> [Work required]: Among the entries below, how many lines hold "down"? Only the number is wanted.

Object state change records:
───

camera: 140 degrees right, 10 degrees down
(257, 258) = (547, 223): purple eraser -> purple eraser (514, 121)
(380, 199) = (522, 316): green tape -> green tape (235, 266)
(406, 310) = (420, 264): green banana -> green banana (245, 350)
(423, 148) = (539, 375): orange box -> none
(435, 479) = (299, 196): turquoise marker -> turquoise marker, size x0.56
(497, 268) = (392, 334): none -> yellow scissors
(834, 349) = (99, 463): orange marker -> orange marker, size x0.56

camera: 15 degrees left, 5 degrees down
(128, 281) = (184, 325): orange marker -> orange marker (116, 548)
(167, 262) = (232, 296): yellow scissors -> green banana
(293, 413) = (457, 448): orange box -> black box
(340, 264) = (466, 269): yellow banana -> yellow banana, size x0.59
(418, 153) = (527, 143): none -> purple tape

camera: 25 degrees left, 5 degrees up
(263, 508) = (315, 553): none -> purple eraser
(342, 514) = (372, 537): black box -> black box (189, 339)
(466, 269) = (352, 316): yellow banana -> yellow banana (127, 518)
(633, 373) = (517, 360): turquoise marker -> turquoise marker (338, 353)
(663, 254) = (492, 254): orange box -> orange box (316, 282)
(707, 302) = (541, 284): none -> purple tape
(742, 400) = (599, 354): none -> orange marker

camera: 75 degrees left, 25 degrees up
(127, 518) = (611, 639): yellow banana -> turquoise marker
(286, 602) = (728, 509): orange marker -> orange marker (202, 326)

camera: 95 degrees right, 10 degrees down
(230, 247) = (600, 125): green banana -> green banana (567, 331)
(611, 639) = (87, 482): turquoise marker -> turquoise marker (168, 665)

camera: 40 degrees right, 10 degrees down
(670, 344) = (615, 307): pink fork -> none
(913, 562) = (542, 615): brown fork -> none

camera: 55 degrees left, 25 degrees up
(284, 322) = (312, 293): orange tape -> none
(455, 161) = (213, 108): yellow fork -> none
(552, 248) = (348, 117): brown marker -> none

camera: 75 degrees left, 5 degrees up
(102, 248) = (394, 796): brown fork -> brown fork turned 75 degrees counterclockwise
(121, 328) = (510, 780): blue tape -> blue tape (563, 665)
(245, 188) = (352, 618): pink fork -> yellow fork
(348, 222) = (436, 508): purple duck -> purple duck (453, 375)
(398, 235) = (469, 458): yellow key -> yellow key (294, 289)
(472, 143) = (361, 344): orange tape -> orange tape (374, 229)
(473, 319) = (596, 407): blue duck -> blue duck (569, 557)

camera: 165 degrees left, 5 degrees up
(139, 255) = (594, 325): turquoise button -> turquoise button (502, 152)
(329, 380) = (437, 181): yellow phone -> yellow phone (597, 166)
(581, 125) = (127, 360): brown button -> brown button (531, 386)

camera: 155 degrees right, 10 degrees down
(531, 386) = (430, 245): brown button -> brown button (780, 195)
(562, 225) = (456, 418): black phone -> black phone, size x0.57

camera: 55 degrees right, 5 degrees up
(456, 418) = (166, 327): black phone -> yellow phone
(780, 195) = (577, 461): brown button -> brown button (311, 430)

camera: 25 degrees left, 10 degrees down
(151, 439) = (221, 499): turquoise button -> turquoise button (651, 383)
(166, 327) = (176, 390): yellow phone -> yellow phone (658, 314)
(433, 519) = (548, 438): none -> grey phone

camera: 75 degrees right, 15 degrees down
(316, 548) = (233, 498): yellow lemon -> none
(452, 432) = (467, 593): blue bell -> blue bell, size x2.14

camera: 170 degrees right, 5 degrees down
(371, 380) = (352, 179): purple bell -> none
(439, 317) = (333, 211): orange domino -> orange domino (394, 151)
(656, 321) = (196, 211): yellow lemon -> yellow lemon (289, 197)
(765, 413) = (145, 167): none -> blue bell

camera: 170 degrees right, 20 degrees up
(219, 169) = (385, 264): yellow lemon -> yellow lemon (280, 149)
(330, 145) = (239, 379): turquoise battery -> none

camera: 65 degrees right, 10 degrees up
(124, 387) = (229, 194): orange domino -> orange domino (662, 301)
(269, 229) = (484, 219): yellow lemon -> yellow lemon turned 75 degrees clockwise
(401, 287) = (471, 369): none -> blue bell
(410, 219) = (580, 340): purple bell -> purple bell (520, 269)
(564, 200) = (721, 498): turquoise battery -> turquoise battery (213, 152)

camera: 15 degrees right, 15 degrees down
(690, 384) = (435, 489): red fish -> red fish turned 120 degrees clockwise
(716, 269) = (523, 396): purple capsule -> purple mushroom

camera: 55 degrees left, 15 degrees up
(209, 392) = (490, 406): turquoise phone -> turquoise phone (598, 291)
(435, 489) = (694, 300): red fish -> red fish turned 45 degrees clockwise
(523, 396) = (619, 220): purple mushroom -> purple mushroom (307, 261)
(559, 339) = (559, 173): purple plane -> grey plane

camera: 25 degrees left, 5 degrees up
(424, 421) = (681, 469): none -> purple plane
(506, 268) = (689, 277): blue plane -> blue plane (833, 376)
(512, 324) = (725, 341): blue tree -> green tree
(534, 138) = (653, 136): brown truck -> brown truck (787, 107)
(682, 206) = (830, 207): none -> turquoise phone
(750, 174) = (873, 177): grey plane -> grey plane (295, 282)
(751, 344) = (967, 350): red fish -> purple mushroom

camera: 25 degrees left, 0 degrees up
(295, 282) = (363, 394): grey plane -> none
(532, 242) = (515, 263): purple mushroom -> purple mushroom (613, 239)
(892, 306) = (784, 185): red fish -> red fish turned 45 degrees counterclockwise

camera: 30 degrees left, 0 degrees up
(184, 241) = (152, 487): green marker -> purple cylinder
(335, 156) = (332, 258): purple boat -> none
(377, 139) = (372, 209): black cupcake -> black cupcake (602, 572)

───

> [Reply]: 9